[Extracted records]

+ + + + +

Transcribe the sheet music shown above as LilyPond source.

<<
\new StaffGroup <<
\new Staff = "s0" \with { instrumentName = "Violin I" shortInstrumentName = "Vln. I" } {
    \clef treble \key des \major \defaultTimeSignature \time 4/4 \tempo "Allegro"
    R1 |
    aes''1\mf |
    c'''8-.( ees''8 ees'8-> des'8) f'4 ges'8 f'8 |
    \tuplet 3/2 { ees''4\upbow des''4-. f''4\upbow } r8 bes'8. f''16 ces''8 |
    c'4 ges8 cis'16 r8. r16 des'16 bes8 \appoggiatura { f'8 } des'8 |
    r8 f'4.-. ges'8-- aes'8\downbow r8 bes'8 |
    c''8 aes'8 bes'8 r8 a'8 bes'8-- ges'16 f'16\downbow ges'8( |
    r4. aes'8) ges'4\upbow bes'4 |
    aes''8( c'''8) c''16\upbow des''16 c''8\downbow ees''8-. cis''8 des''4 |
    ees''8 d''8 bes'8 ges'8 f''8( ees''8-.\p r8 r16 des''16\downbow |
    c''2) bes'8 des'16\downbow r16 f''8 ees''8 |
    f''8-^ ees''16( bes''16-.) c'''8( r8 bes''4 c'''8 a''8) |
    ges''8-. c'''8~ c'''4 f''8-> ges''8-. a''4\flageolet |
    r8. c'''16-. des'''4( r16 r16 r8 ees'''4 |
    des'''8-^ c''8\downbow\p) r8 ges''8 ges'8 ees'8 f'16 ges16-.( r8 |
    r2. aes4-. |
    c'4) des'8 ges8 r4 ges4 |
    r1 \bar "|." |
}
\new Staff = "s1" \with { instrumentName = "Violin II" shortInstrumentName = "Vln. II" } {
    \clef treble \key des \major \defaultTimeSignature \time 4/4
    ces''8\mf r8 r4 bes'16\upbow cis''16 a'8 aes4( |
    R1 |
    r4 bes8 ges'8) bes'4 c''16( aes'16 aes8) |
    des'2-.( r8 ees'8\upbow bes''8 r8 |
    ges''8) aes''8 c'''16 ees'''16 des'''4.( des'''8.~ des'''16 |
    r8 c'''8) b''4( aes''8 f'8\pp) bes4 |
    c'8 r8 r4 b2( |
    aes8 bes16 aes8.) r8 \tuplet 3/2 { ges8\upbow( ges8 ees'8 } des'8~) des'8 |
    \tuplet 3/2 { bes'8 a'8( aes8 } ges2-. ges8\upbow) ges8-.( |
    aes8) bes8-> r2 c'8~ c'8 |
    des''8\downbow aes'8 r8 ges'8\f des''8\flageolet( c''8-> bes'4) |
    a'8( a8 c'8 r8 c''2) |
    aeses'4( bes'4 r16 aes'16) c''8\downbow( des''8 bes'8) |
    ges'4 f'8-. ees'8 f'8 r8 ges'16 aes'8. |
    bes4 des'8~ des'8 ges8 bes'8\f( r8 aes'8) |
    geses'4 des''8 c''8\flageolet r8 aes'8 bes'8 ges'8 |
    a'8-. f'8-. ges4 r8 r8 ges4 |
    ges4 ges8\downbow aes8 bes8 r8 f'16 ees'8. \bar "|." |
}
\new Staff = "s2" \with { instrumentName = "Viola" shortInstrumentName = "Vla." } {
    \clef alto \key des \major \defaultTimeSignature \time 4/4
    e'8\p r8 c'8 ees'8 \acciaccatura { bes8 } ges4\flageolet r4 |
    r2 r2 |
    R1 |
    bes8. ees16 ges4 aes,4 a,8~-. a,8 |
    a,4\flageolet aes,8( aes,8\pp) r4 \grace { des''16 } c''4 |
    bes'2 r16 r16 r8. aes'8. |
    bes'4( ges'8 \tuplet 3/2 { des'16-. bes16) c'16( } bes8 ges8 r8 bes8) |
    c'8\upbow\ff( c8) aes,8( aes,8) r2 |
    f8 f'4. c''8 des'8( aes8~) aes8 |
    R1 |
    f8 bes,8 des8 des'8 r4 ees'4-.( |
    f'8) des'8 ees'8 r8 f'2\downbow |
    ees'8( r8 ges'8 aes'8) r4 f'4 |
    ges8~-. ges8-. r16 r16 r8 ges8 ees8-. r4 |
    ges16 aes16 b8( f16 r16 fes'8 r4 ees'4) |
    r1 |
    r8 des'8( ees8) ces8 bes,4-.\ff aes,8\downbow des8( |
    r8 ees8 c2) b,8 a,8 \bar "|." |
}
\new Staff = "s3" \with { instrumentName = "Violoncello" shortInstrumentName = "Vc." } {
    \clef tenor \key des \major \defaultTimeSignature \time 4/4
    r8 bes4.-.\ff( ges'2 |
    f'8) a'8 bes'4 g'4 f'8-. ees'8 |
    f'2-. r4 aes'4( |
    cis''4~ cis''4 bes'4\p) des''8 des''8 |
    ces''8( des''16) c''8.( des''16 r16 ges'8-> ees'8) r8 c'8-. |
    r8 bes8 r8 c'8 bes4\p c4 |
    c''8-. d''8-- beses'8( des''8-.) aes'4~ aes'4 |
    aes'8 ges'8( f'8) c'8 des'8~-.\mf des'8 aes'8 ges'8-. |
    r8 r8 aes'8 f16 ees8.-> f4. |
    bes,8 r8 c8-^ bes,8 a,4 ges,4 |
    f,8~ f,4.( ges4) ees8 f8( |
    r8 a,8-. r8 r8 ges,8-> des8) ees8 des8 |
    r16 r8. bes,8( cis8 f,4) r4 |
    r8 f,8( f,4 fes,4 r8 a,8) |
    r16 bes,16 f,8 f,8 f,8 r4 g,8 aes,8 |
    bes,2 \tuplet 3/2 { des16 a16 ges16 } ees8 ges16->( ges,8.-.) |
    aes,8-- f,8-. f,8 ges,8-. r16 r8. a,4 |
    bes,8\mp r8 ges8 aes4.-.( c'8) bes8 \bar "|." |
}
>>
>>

+ + + + +

(Task objective):
How many lines in the material above contain the string "flageolet"? Reply with the number only.

(Exercise answer):
5